REQUIREMENT:
In the material below, find the line with "IMU: MPU6050 -> LSM6DS3" and the line with "RADIO1 pin SCK: VP -> D18", then output both and every line between them exactly, omitting pictures.

EXTRACTED ENTRIES:
----------

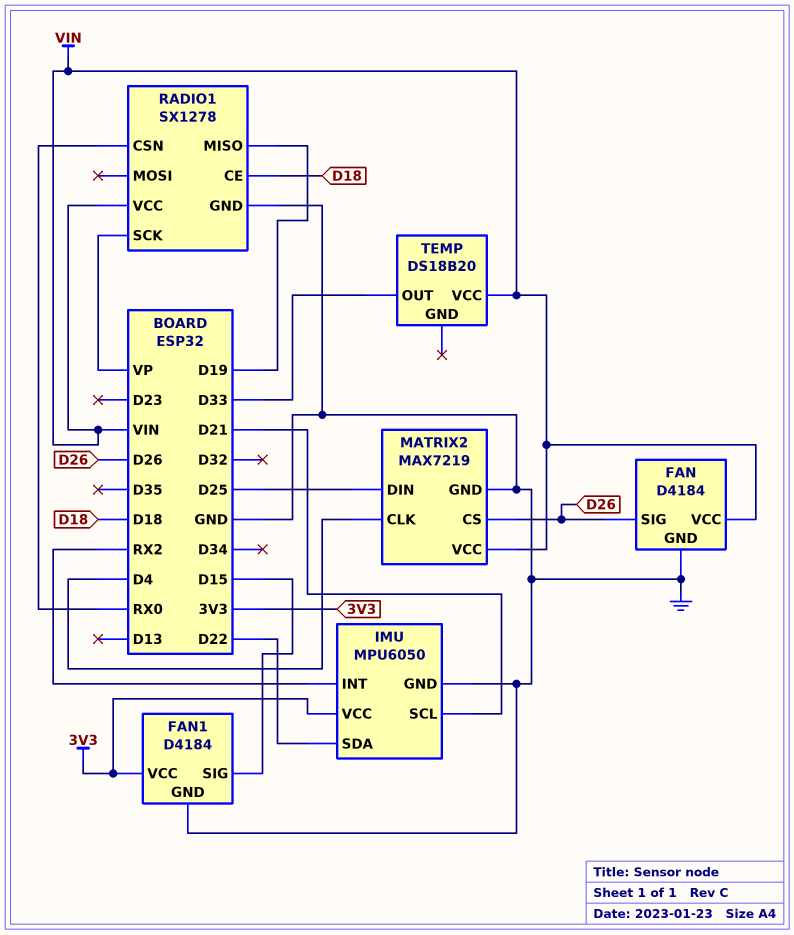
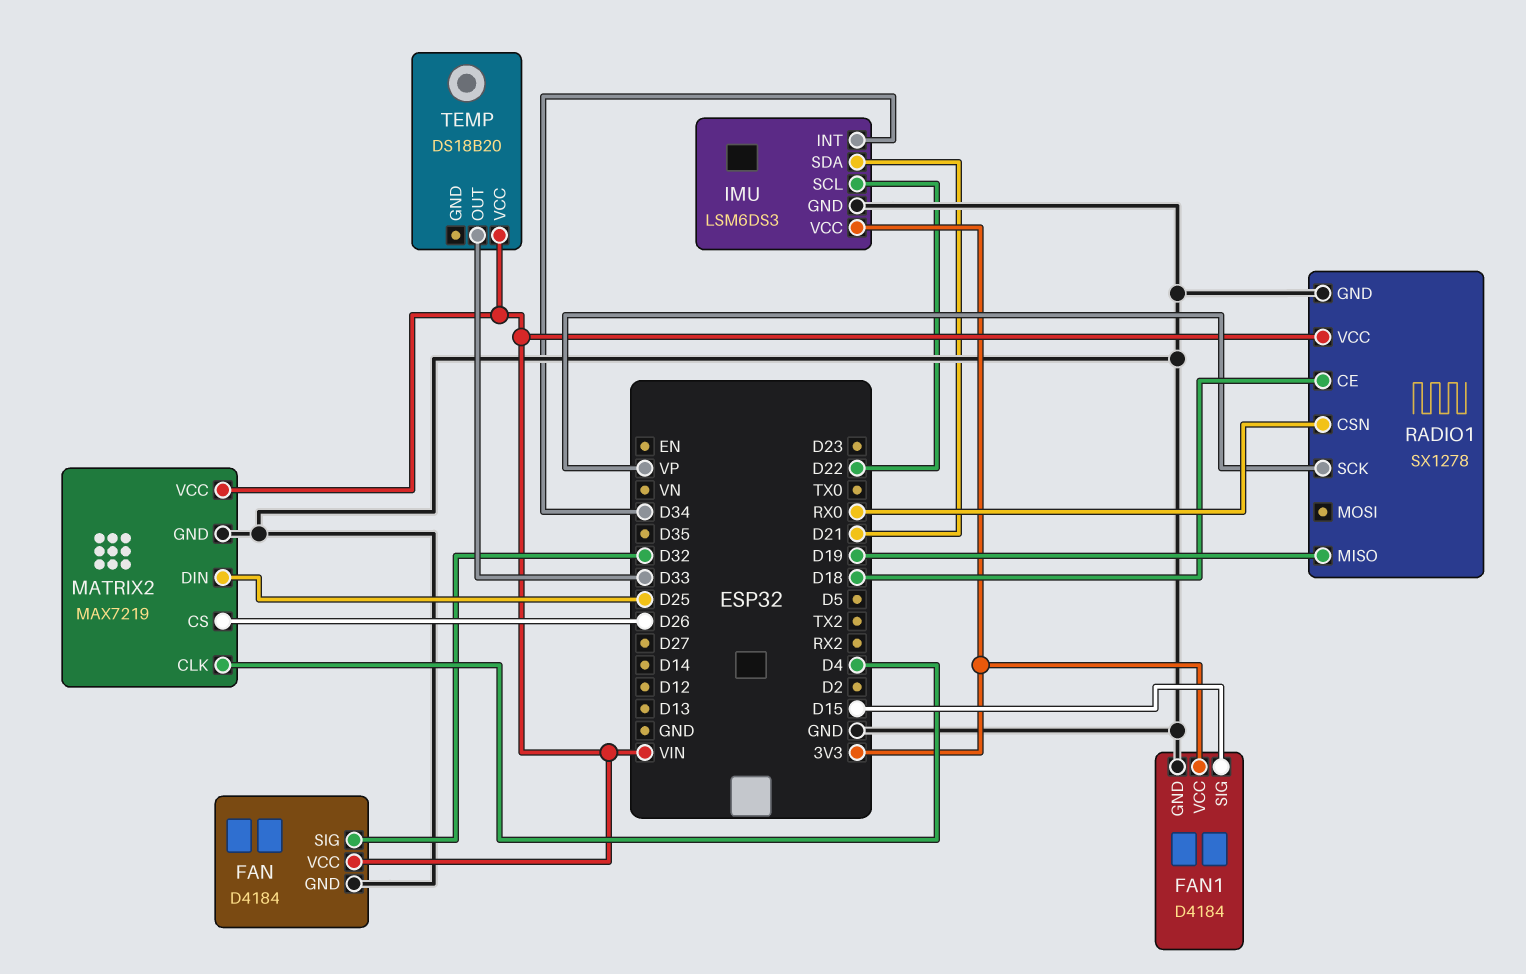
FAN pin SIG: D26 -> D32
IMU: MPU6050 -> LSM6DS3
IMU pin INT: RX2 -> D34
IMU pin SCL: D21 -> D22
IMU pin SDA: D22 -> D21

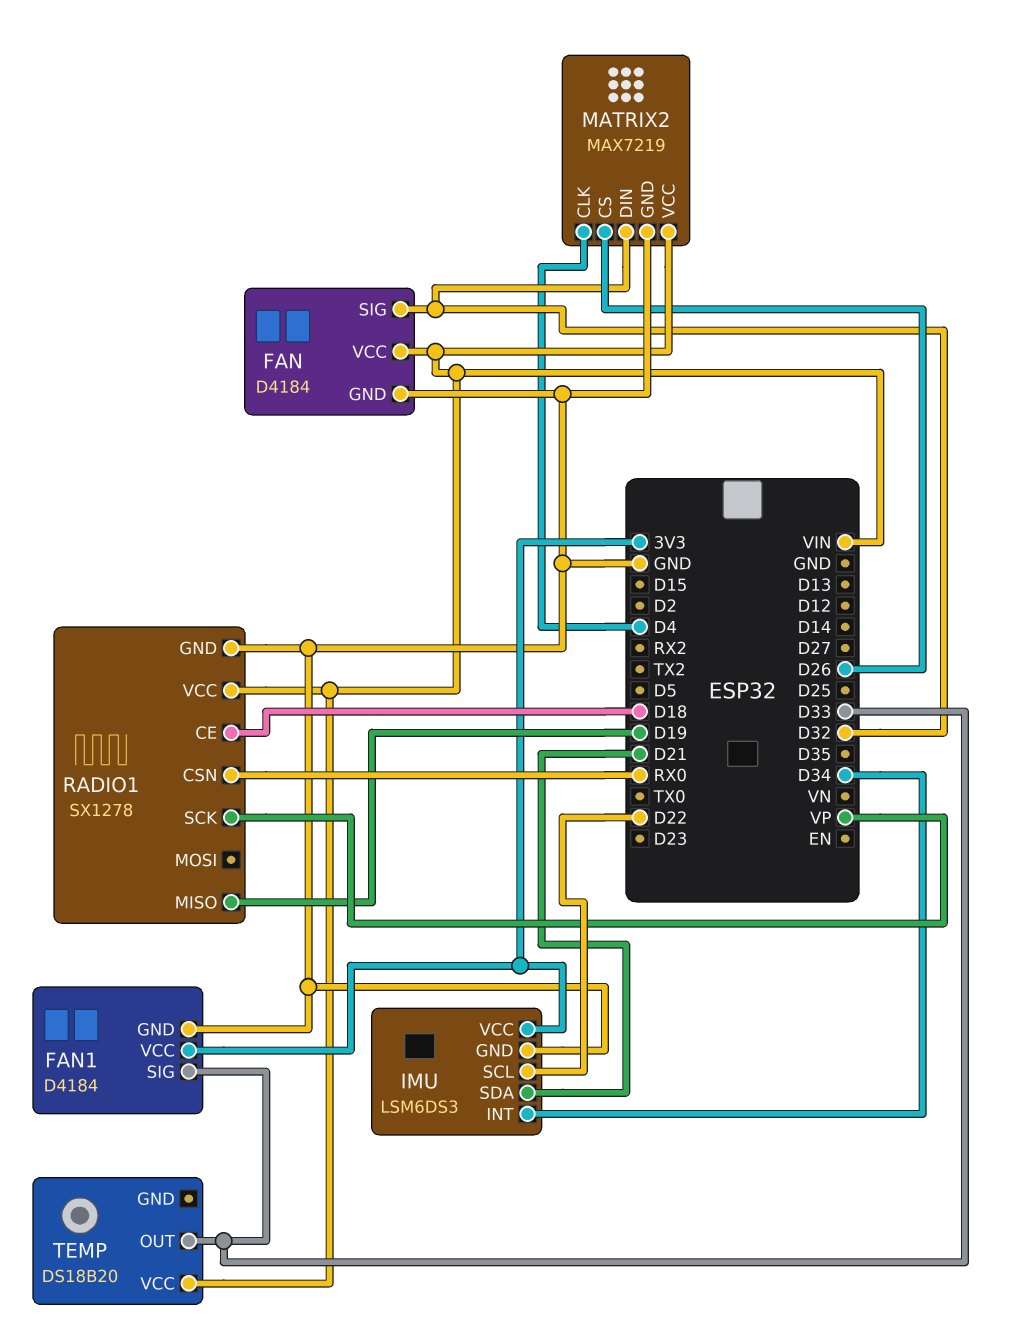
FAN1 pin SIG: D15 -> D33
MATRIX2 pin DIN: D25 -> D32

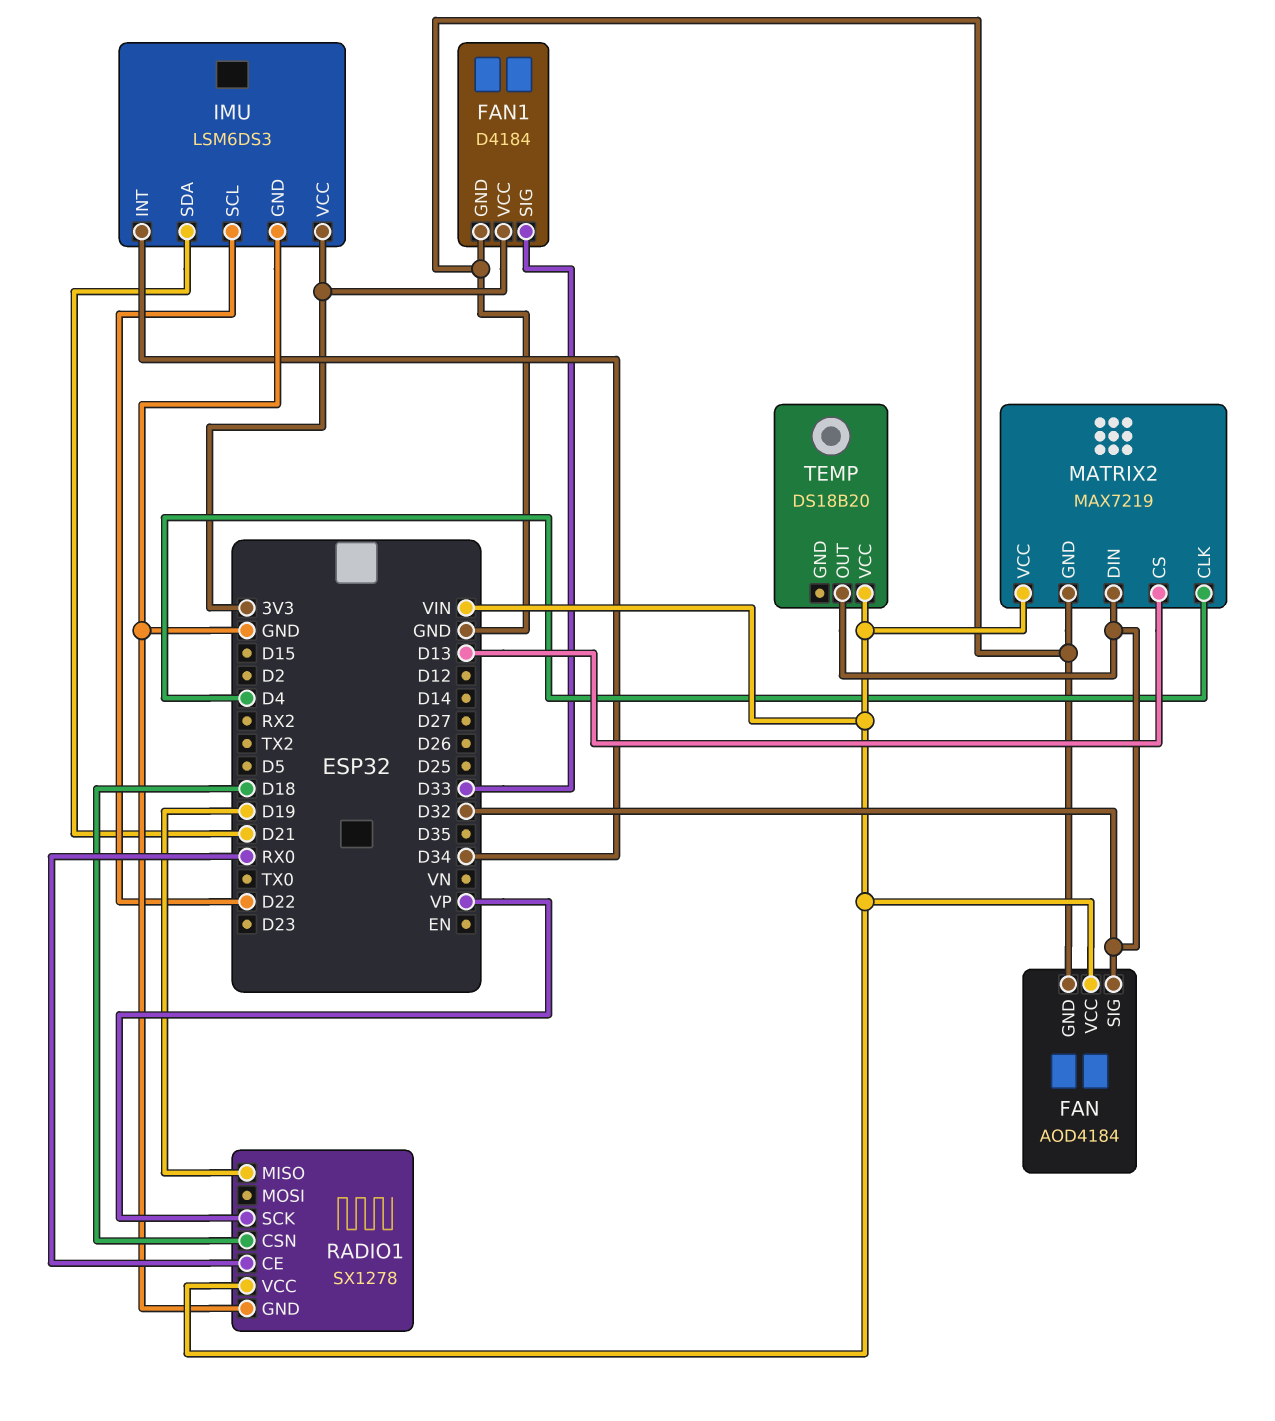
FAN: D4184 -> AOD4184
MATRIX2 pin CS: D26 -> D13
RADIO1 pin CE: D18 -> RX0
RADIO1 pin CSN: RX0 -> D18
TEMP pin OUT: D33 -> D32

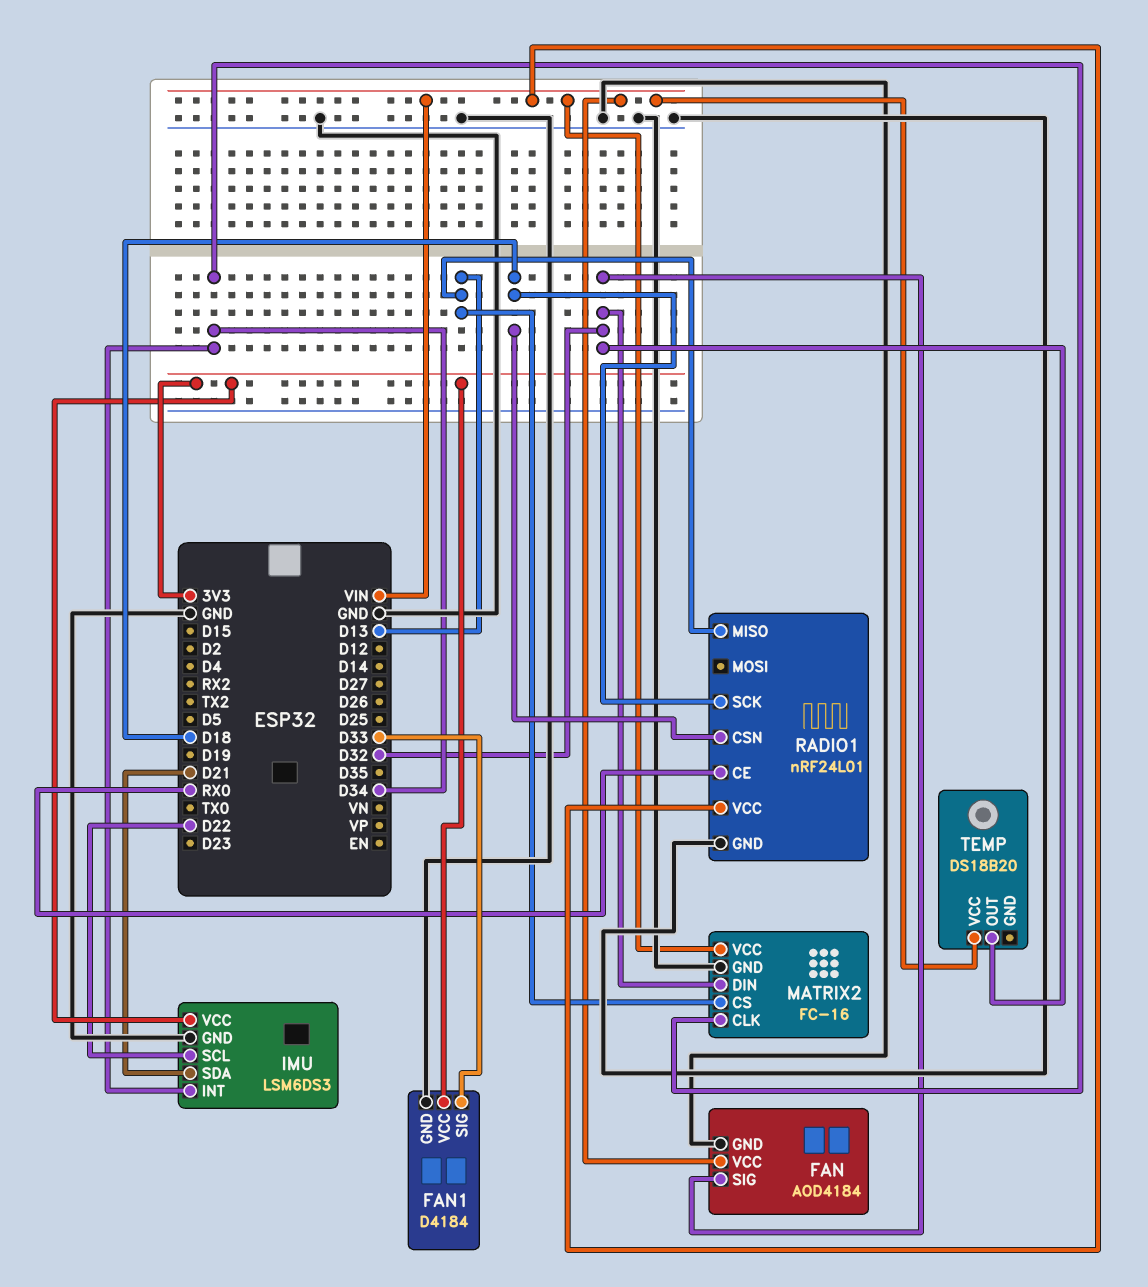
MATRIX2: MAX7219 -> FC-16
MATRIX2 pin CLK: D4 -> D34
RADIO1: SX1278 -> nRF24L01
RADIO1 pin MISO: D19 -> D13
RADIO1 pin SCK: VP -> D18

----------

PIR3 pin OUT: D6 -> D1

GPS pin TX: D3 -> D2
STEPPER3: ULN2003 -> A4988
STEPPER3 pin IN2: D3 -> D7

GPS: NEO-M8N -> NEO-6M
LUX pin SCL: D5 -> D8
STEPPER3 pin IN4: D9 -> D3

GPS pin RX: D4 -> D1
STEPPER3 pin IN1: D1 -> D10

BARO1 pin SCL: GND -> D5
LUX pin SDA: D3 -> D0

----------

SOLUTION TO THIS EXERCISE:
IMU: MPU6050 -> LSM6DS3
IMU pin INT: RX2 -> D34
IMU pin SCL: D21 -> D22
IMU pin SDA: D22 -> D21

FAN1 pin SIG: D15 -> D33
MATRIX2 pin DIN: D25 -> D32

FAN: D4184 -> AOD4184
MATRIX2 pin CS: D26 -> D13
RADIO1 pin CE: D18 -> RX0
RADIO1 pin CSN: RX0 -> D18
TEMP pin OUT: D33 -> D32

MATRIX2: MAX7219 -> FC-16
MATRIX2 pin CLK: D4 -> D34
RADIO1: SX1278 -> nRF24L01
RADIO1 pin MISO: D19 -> D13
RADIO1 pin SCK: VP -> D18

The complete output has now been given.